The following data is to be repeated exactly, its pictures excluded.
-- Opening Marker --
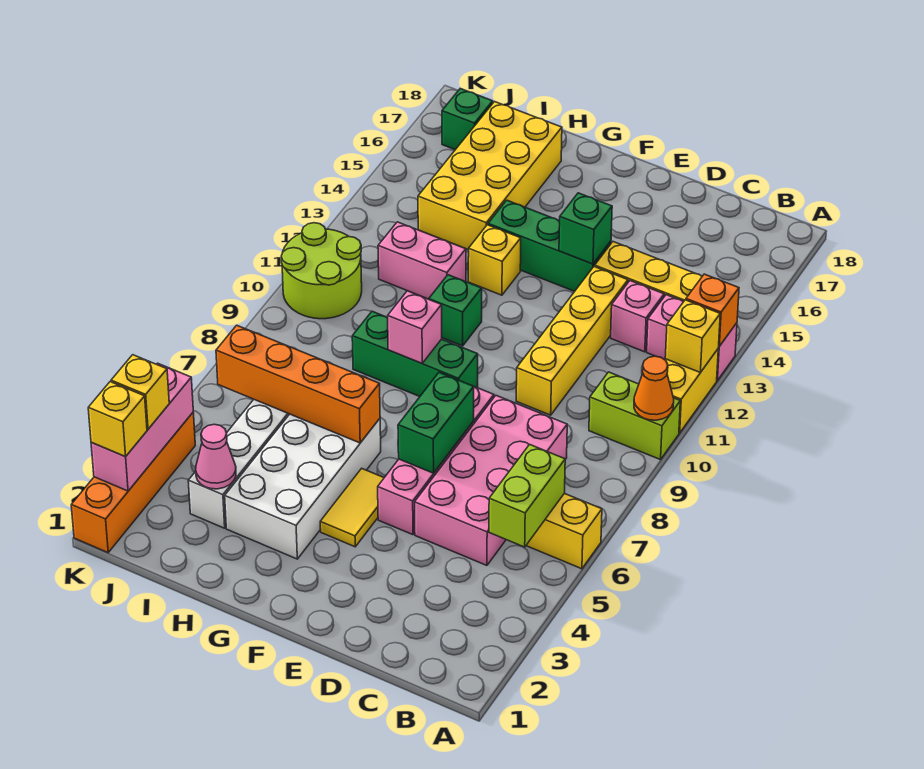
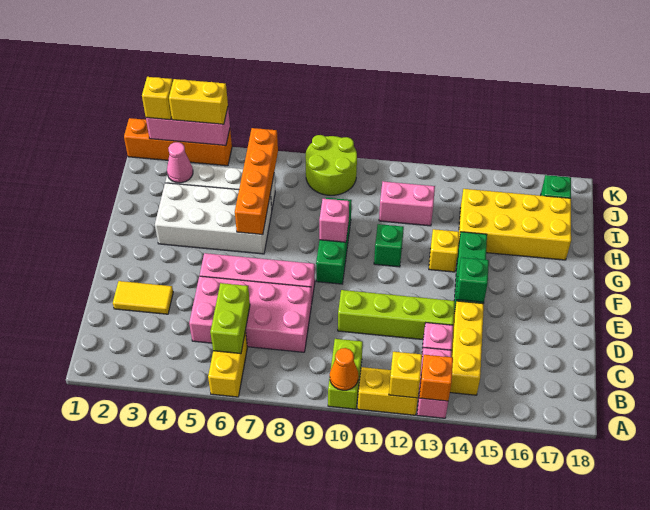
lime brick B5:B6 level 2 -> lime brick B6:C6 level 2
yellow brick D10:D13 level 1 -> lime brick D10:D13 level 1
green brick E6:E7 level 2 -> none
yellow tile F4:F5 level 1 -> yellow tile D2:D3 level 1
pink brick H12:I12 level 1 -> pink brick I11:I12 level 1
lime round brick J10:K11 level 1 -> lime round brick J8:K9 level 1
yellow brick K3 level 3 -> yellow brick K3:K4 level 3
-- Closing Marker --
[Written response]:
lime brick B5:B6 level 2 -> lime brick B6:C6 level 2
yellow brick D10:D13 level 1 -> lime brick D10:D13 level 1
green brick E6:E7 level 2 -> none
yellow tile F4:F5 level 1 -> yellow tile D2:D3 level 1
pink brick H12:I12 level 1 -> pink brick I11:I12 level 1
lime round brick J10:K11 level 1 -> lime round brick J8:K9 level 1
yellow brick K3 level 3 -> yellow brick K3:K4 level 3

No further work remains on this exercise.